When a line in the records contains the string "marron", copy that line.
---
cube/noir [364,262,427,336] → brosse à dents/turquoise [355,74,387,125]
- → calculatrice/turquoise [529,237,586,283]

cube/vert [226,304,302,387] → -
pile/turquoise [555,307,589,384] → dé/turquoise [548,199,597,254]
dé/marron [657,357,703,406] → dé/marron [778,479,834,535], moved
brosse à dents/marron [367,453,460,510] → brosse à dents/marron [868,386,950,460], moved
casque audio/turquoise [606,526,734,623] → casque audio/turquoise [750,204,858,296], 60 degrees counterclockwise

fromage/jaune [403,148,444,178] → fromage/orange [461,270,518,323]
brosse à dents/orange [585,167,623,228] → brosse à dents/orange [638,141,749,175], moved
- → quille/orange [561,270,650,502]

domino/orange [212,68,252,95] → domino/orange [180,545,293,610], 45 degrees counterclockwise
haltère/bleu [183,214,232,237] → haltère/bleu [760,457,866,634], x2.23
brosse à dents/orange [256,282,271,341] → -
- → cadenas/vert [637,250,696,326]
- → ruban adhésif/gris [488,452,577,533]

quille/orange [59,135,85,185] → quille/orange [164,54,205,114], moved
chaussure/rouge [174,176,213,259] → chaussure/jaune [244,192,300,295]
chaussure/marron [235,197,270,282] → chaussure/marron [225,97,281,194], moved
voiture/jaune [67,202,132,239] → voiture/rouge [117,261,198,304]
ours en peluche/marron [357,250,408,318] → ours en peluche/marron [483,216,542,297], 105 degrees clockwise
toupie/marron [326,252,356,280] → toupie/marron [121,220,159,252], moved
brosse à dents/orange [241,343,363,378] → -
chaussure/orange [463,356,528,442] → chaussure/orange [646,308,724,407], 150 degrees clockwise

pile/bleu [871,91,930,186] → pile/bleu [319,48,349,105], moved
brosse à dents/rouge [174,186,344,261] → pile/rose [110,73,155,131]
---
* _RESPONSE BOX_:
dé/marron [657,357,703,406] → dé/marron [778,479,834,535], moved
brosse à dents/marron [367,453,460,510] → brosse à dents/marron [868,386,950,460], moved
chaussure/marron [235,197,270,282] → chaussure/marron [225,97,281,194], moved
ours en peluche/marron [357,250,408,318] → ours en peluche/marron [483,216,542,297], 105 degrees clockwise
toupie/marron [326,252,356,280] → toupie/marron [121,220,159,252], moved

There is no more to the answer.